▶ **Aim of the exercise**
Your output should consist solely of the lines from the one with "R201: 820 (LINE, STG) -> 820 (AMP, LINE)" through the end of the records, reproduced exactly, both ends included.

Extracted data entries

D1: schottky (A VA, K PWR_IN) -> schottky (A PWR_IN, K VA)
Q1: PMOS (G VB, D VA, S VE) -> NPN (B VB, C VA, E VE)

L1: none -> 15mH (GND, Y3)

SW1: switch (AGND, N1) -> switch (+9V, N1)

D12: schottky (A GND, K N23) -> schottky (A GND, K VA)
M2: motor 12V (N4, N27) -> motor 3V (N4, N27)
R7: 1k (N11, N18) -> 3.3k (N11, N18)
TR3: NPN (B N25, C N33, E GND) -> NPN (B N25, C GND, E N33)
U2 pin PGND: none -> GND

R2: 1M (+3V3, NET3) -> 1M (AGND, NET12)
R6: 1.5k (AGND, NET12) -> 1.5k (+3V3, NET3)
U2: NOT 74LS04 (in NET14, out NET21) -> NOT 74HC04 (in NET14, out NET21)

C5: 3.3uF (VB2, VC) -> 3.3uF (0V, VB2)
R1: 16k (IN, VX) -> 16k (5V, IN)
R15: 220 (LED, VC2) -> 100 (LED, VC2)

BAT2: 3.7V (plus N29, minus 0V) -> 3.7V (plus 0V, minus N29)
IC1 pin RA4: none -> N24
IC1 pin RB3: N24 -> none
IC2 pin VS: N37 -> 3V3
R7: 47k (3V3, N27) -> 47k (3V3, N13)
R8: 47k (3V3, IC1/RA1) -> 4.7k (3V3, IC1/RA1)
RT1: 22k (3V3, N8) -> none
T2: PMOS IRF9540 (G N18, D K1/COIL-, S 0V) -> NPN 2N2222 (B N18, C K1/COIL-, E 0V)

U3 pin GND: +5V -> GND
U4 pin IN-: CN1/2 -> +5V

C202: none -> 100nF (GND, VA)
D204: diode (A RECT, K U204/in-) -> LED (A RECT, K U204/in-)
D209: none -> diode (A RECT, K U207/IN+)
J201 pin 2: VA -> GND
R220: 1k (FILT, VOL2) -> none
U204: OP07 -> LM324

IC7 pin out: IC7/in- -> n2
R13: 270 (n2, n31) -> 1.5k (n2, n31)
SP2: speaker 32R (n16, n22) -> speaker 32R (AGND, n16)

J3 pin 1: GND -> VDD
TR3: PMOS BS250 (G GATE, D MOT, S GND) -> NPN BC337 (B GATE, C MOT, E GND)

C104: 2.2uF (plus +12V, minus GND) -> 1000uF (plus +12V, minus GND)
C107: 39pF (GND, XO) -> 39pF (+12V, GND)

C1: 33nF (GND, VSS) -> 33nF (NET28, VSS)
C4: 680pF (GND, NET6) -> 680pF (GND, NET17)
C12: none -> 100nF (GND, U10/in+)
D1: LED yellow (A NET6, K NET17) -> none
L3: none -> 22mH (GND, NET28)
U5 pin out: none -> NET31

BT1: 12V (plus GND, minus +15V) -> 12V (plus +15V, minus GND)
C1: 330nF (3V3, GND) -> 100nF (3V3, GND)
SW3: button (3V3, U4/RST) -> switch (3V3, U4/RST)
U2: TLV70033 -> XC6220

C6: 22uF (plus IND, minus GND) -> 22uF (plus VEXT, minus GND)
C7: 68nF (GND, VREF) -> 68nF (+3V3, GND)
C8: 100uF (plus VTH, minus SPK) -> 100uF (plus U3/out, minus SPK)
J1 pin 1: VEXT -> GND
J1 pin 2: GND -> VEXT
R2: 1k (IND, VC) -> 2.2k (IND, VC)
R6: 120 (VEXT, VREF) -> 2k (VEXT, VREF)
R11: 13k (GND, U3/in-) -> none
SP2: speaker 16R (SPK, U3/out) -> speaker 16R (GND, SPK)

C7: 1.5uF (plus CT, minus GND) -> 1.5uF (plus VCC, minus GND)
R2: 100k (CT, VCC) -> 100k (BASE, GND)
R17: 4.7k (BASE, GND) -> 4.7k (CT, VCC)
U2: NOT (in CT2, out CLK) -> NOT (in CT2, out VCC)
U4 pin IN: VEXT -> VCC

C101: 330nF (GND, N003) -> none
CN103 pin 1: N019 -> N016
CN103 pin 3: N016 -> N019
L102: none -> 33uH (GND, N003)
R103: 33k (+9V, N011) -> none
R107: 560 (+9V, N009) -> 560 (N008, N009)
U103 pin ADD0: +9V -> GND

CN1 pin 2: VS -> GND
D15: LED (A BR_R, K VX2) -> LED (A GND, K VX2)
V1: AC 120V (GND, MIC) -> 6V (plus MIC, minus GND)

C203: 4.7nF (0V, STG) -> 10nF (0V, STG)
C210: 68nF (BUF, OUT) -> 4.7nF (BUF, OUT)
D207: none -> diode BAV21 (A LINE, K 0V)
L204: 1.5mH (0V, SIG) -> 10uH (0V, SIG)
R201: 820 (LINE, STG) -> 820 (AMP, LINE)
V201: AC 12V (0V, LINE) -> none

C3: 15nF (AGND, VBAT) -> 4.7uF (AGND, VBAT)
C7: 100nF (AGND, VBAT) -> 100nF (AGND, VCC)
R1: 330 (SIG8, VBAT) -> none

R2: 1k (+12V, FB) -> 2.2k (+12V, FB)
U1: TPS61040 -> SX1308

▶ **Task solution**
R201: 820 (LINE, STG) -> 820 (AMP, LINE)
V201: AC 12V (0V, LINE) -> none

C3: 15nF (AGND, VBAT) -> 4.7uF (AGND, VBAT)
C7: 100nF (AGND, VBAT) -> 100nF (AGND, VCC)
R1: 330 (SIG8, VBAT) -> none

R2: 1k (+12V, FB) -> 2.2k (+12V, FB)
U1: TPS61040 -> SX1308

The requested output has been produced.